§ Task objective
The answer should be the lines from the one with "red phone [392,118,432,165]" through the final line of the entries, restated word for word.

§ Supplied information
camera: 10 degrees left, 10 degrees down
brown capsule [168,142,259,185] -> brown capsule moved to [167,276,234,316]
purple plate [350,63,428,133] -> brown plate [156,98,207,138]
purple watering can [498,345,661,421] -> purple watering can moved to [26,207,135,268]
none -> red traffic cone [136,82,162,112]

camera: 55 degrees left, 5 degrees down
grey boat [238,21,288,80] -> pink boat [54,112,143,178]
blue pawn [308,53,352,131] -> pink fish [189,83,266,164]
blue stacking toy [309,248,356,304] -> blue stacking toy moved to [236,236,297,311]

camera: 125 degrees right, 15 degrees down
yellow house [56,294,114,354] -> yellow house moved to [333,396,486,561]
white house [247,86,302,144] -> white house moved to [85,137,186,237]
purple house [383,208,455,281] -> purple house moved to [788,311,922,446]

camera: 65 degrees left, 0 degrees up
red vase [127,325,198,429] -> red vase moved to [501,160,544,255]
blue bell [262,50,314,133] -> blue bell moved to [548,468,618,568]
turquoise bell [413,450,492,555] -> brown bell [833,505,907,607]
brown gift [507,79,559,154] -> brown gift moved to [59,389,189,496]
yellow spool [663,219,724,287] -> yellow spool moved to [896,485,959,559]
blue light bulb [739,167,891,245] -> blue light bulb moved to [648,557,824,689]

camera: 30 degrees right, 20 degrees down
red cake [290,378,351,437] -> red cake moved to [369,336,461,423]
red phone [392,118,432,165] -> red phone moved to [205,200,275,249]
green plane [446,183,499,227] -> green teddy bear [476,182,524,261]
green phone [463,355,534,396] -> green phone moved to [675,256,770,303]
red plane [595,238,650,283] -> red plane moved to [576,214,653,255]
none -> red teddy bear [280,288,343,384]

§ Written solution
red phone [392,118,432,165] -> red phone moved to [205,200,275,249]
green plane [446,183,499,227] -> green teddy bear [476,182,524,261]
green phone [463,355,534,396] -> green phone moved to [675,256,770,303]
red plane [595,238,650,283] -> red plane moved to [576,214,653,255]
none -> red teddy bear [280,288,343,384]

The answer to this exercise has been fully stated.